▶ Your goal
Return every line of the listing below that contains the string "kern". Matching is case-sensitive.

▶ Records for the task
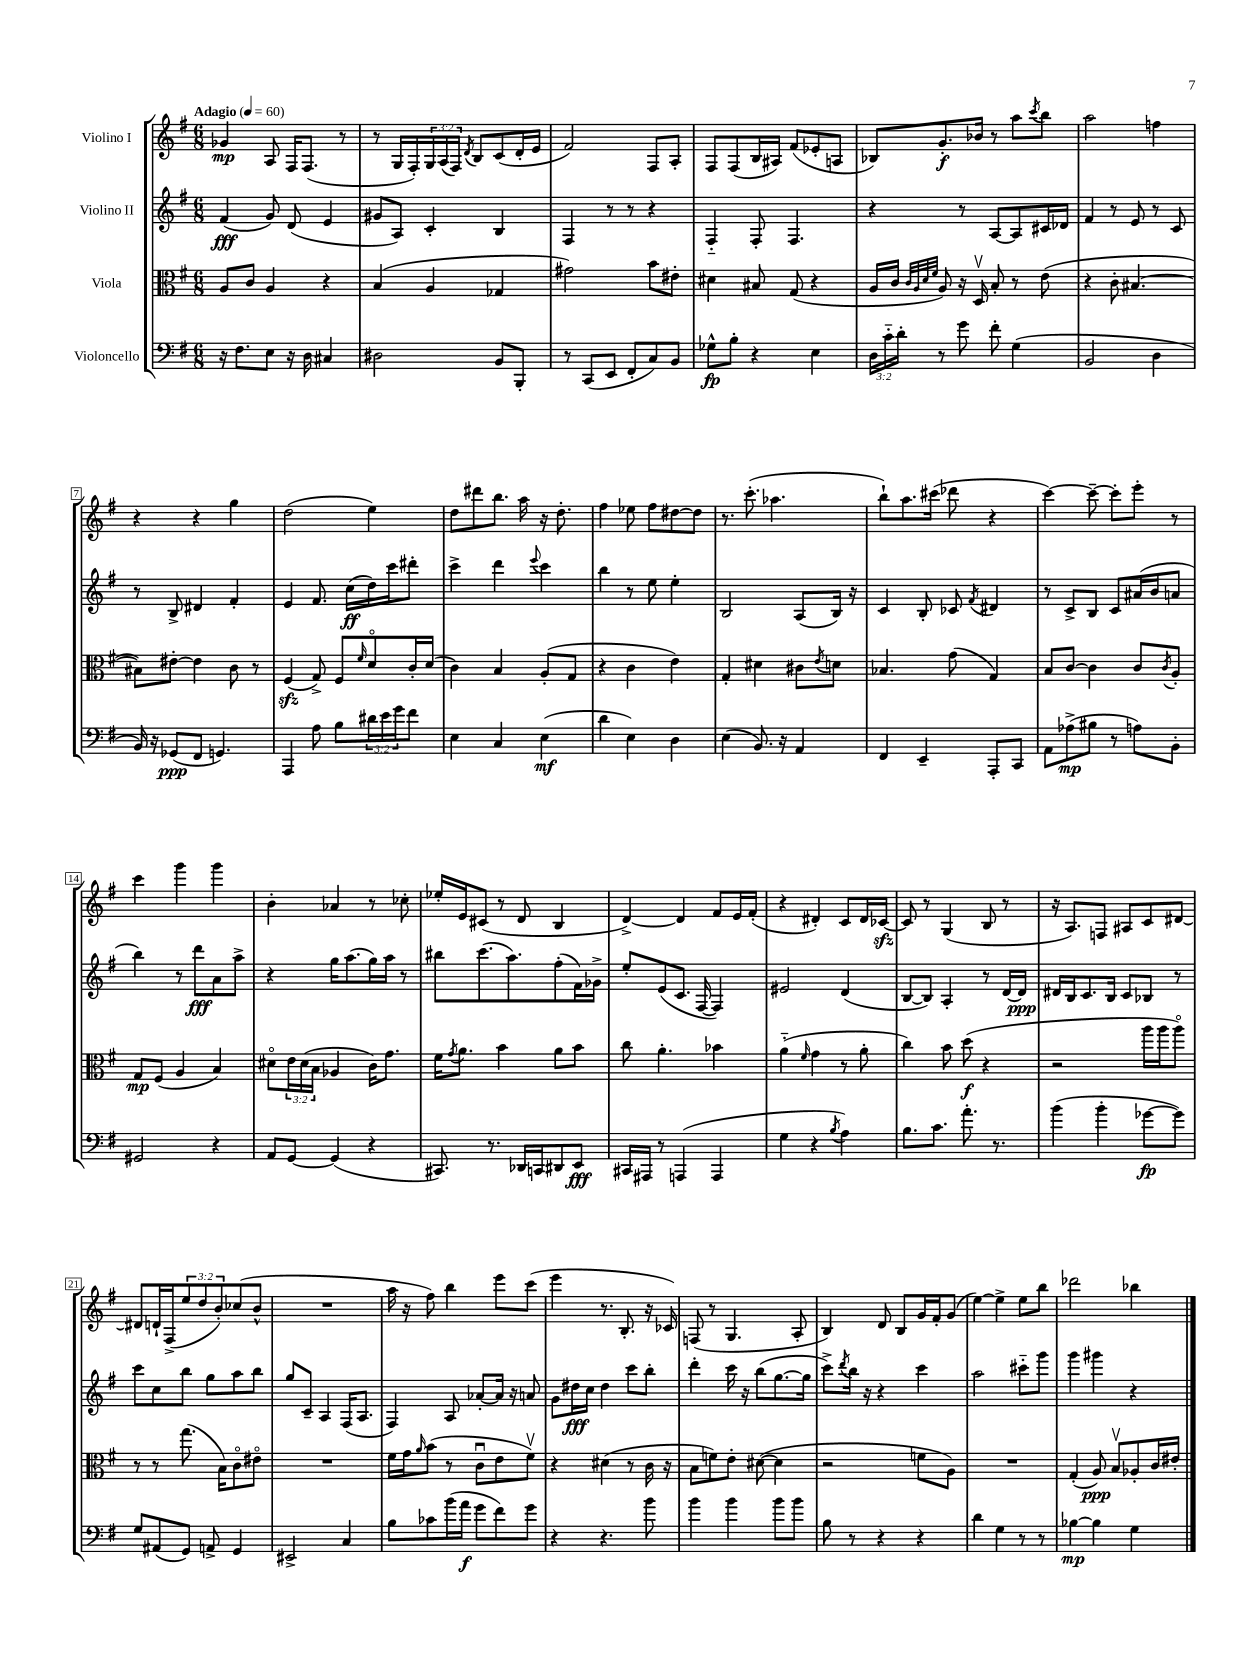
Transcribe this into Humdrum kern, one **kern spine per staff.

**kern	**kern	**kern	**kern
*staff4	*staff3	*staff2	*staff1
*clefF4	*clefC3	*clefG2	*clefG2
*k[f#]	*k[f#]	*k[f#]	*k[f#]
*M6/8	*M6/8	*M6/8	*M6/8
*MM60	*MM60	*MM60	*MM60
16r	8A	(4f#	4g-
8.F#	.	.	.
.	8c	.	.
8E	4A	8g)	8A
16r	.	(8d	16F#
16D	.	.	(8.F#
4C#	4r	4e	.
.	.	.	8r
=	=	=	=
2D#	(4B	8g#	8r
.	.	8A)	16G
.	.	.	16F#')
.	4A	4c'	24G
.	.	.	(24A
.	.	.	24F#)
.	.	.	8qd
.	.	.	8B
8BB	4G-	4B	(8c
8BBB'	.	.	16d'
.	.	.	16e
=	=	=	=
8r	2g#)	4F#	2f#)
(8CC	.	.	.
8EE	.	8r	.
8FF#'	.	8r	.
8C)	8b	4r	8F#
8BB	8e#'	.	8A'
=	=	=	=
8G-^^	4d#	4F#'~	8F#
8B'	.	.	(8F#
4r	8B#	8F#'	16B
.	.	.	16A#)
.	(8G	4.F#	(8f#
4E	4r	.	8e-'
.	.	.	8A
=	=	=	=
24D	16A	4r	8B-)
24c'~	.	.	.
.	16c	.	.
24d'	.	.	.
.	32qqc	.	.
.	32qqA	.	.
.	32qqd	.	.
.	32qqf#	.	.
8r	8A)	.	8.g'
8g	16r	8r	.
.	16Dv	.	16b-
8f#'	8B'	[8A	8r
(4G	8r	8A]	8aa
.	.	.	8qccc
.	(8e	16c#	8bb
.	.	16d-	.
=	=	=	=
2BB	4r	4f#	2aa
.	8c'	8r	.
.	[4.B#	8e	.
4D	.	8r	4ff
.	.	8c	.
=	=	=	=
16BB)	8B#])	8r	4r
16r	.	.	.
(8GG-	[8e#'	8B^	.
8FF#	4e#]	4d#	4r
4.GG)	.	.	.
.	8c	4f#'	4gg
.	8r	.	.
=	=	=	=
4AAA	(4F#	4e	(2dd
8A	8G^)	8.f#	.
8B	8F#	.	.
.	.	(16cc	.
.	16qqf#	.	.
24d#	8do	16dd)	4ee)
24e	.	.	.
.	.	16ccc	.
24g	.	.	.
8f#	16c'	8ddd#'	.
.	(16d	.	.
=	=	=	=
4E	4c)	4ccc^	8dd
.	.	.	8ddd#
4C	4B	4ddd	8.bb
.	.	.	16aa
.	.	8qqeee	.
(4E	(8A'	4ccc	16r
.	.	.	8.dd'
.	8G	.	.
=	=	=	=
4d	4r	4bb	4ff#
4E)	4c	8r	8ee-
.	.	8ee	8ff#
4D	4e)	4ee'	[8dd#
.	.	.	8dd#]
=	=	=	=
(4E	4G'	2B	8.r
.	.	.	(8.ccc'
8.BB)	4d#	.	.
.	.	.	4.aa-
16r	.	.	.
4AA	8c#	(8A	.
.	8qe	.	.
.	8d	16B)	.
.	.	16r	.
=	=	=	=
4FF#	4.B-	4c	8bb`)
.	.	.	8.aa
4EE~	.	8B'	.
.	.	.	(16ccc#
.	(8g	8c-	8ddd-
.	.	8qf#	.
8AAA'	4G)	4d#	4r
8CC	.	.	.
=	=	=	=
8AA	8B	8r	[4ccc)
(8A-^	[8c	8c^	.
8B#	4c]	8B	8ccc~_
8r	.	8c	8ccc']
8A)	8c	(16a#	8eee'
.	.	16b	.
.	8qc	.	.
8BB'	8A'	8a	8r
=	=	=	=
2GG#	8G	4bb)	4ccc
.	(8F#	.	.
.	4A	8r	4ggg
.	.	8ddd	.
4r	4B)	8a	4ggg
.	.	8aa^	.
=	=	=	=
8AA	8d#o	4r	4b'
[8GG	24e	.	.
.	(24d#	.	.
.	24B	.	.
(4GG]	4A-	16gg	4a-
.	.	(8.aa	.
4r	16c)	16gg)	8r
.	8.g	16aa	.
.	.	8r	8cc-'
=	=	=	=
8.CC#)	16f#	8bb#	16ee-'
.	8qg	.	.
.	8.a	.	16e
.	.	(8.ccc	(8c#
8.r	.	.	.
.	4b	.	8r
.	.	8.aa)	.
16DD-	.	.	8d
16CC	.	.	.
8DD#	8a	(8ff#'	4B
8EE	8b	16f#)	.
.	.	16g-^	.
=	=	=	=
16CC#	8cc	8ee'	[4d^)
16AAA#	.	.	.
8r	4.a'	(8e	.
(4AAA	.	8.c	4d]
.	.	[16F#	.
4AAA	4b-	4F#])	8f#
.	.	.	16e
.	.	.	(16f#'
=	=	=	=
4G	(4a'~	2e#	4r
.	16qqf#	.	.
4r	4g	.	4d#')
8qB	.	.	.
4A)	8r	(4d	8c
.	8a'	.	16d#
.	.	.	[16c-
=	=	=	=
8.B	4cc)	[8B	8c-]
.	.	8B])	8r
8.c	.	.	.
.	8b	4A'	(4G
8.a'	(8dd	.	.
.	4r	8r	8B
8.r	.	.	.
.	.	[16d	8r
.	.	16d]	.
=	=	=	=
(4b	2r	16d#	16r
.	.	16B	8.A)
.	.	8.c	.
4b'	.	.	8F
.	.	16B	.
.	.	8c	8A#
[8g-	16aa	8B-	8c
.	16aa	.	.
8g-])	8aao)	8r	[8d#
=	=	=	=
8G	8r	8ccc	8d#]
(8AA#	8r	8cc	16d`
.	.	.	(16F#^
8GG)	(8.gg	8bb	12ee
.	.	.	12dd
8AA^	.	8gg	.
.	.	.	12b')
.	16B)	.	.
4GG	8co	8aa	(8cc-
.	8e#o	8bb	8b^^
=	=	=	=
2EE#^	2.r	8gg	2.r
.	.	8c~	.
.	.	4A	.
4C	.	(16F#	.
.	.	8.A	.
=	=	=	=
8B	16f#	4F#)	16aa
.	16g	.	16r
.	16qqa	.	.
8c-	(8b	.	8ff#)
(16b	8r	8A	4bb
16a	.	.	.
8g	8cu	[8a-'	.
8f#)	8e	16a-]	8eee
.	.	16r	.
8g	8f#v)	8a	(8ccc
=	=	=	=
4r	4r	8g	4eee
.	.	16dd#	.
.	.	16cc	.
4.r	(4d#	4dd#	8.r
.	.	.	8.B'
.	8r	8ccc	.
8b	16c	8bb'	16r
.	16r	.	16c-)
=	=	=	=
4b	8B	4ddd'	(8F
.	8f)	.	8r
4b	8e'	16ccc	4.G
.	.	16r	.
.	([8d#	(8bb	.
8b	4d#]	[8.gg	.
8b	.	.	8A'
.	.	16gg]	.
=	=	=	=
8B	2r	8ccc^)	4B)
.	.	8qddd	.
8r	.	16bb	.
.	.	16r	.
4r	.	4r	8d
.	.	.	8B
4r	8f	4ccc	16g
.	.	.	16f#'
.	8A)	.	(8g
=	=	=	=
4d	2.r	2aa	[4ee)
4G	.	.	4ee^]
8r	.	8ccc#'~	8ee
8r	.	8ggg	8bb
=	=	=	=
[4B-	(4G'	4ggg	2ddd-
4B-]	8A)	4ggg#	.
.	8Bv	.	.
4G	8A-'	4r	4bb-
.	16c	.	.
.	16e#'	.	.
==	==	==	==
*-	*-	*-	*-
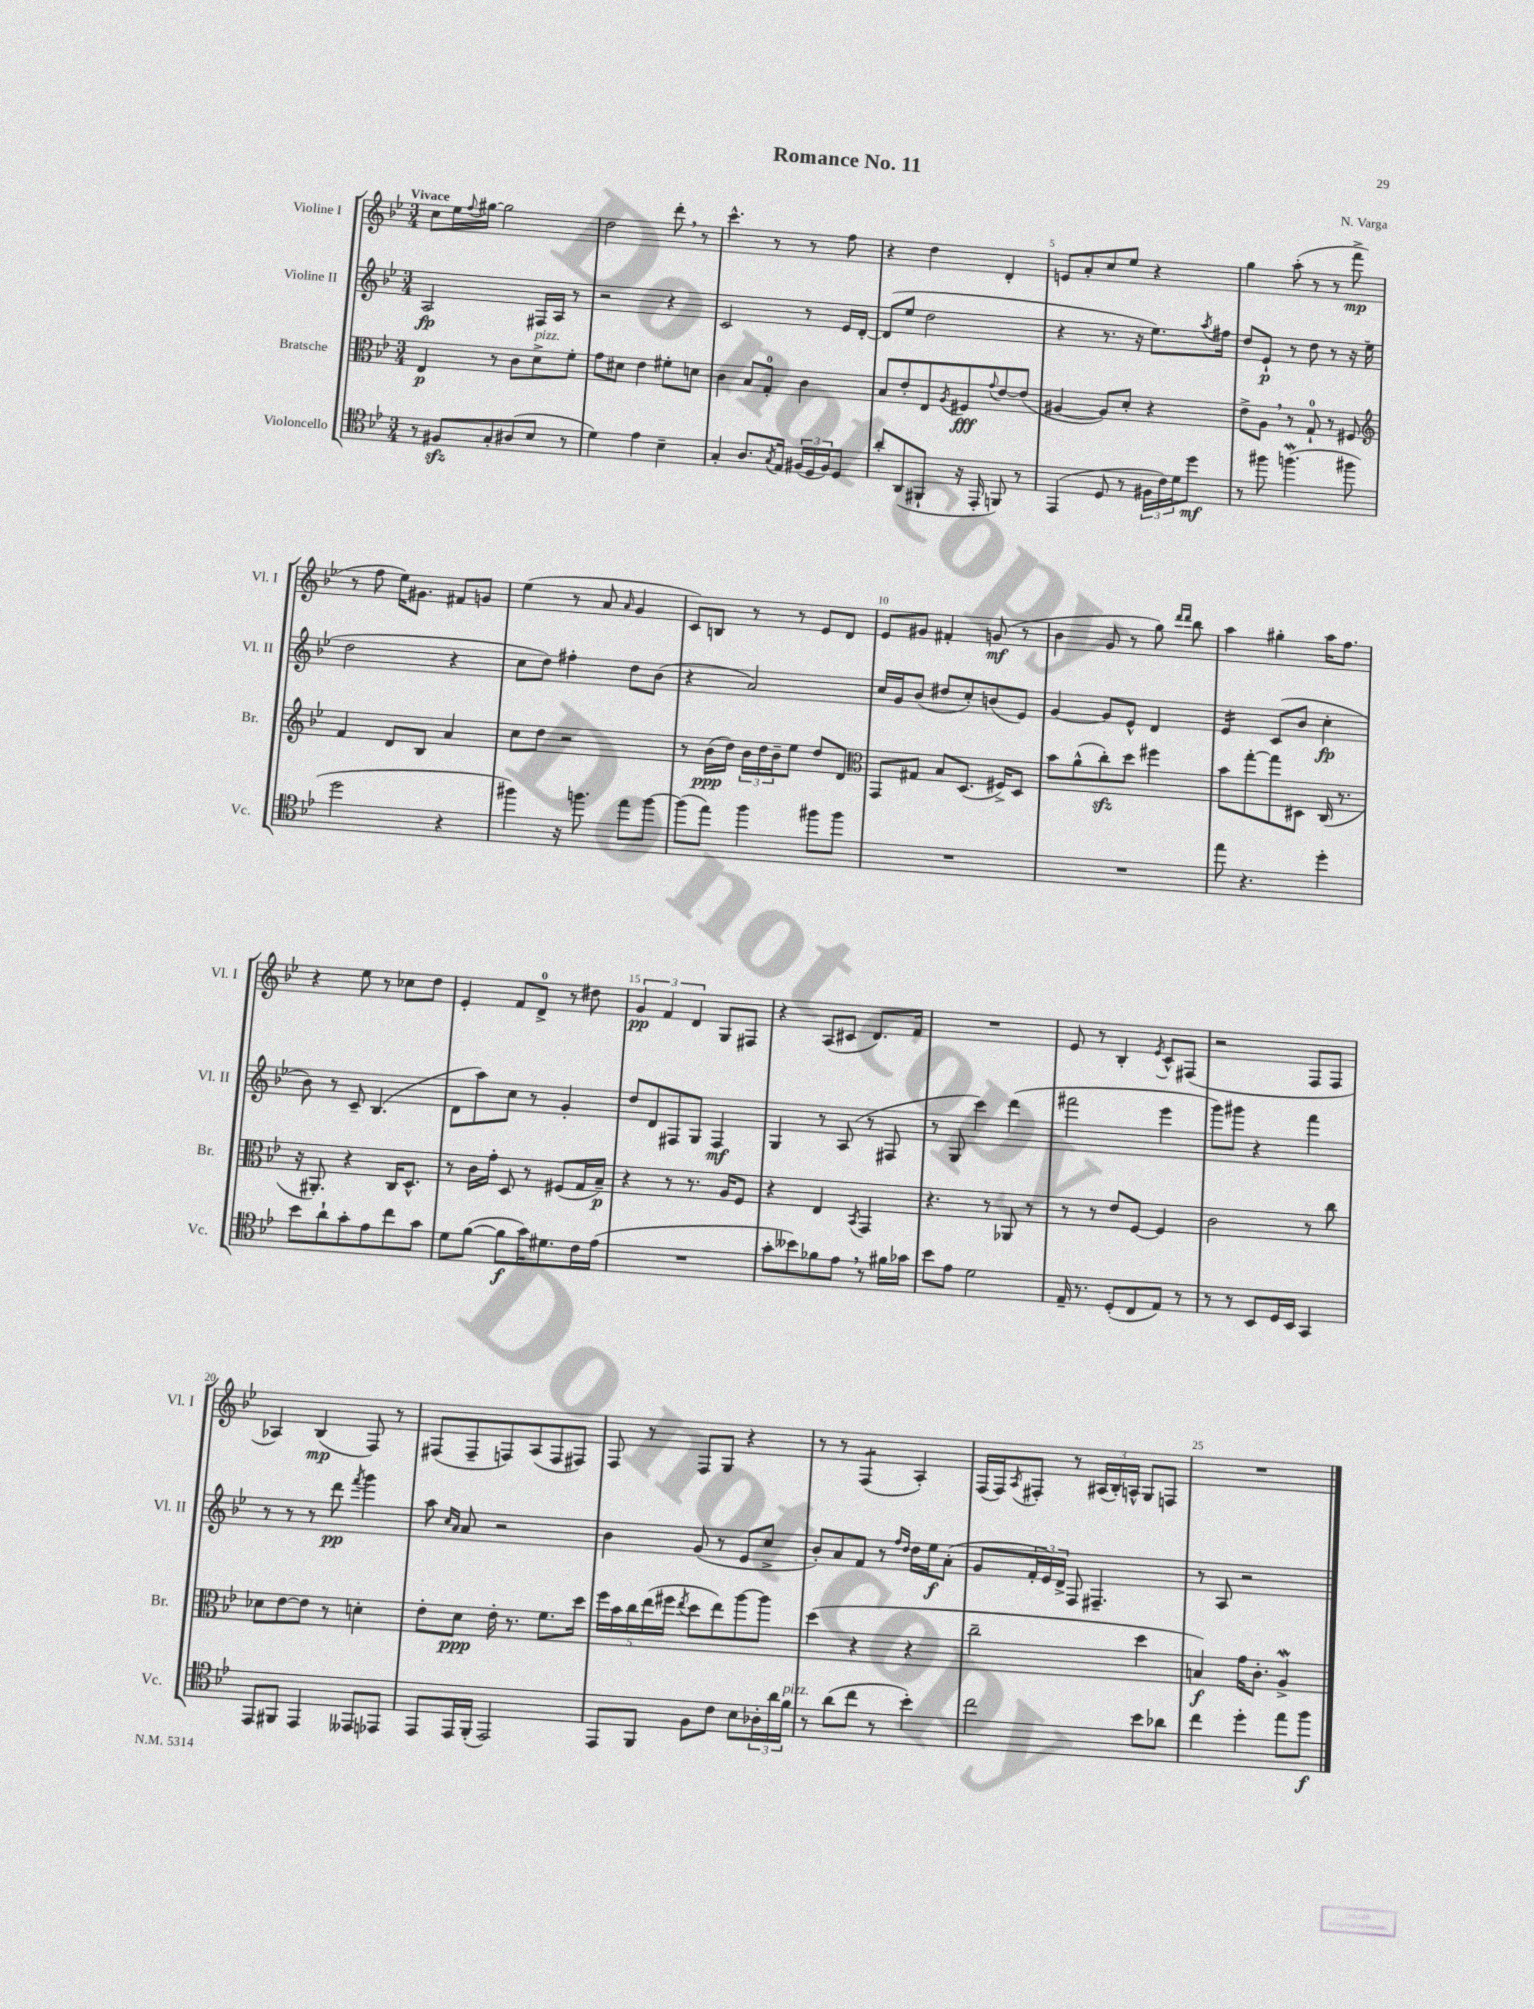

▶ Solution
Transcribe this into Humdrum kern, one **kern spine per staff.
**kern	**kern	**kern	**kern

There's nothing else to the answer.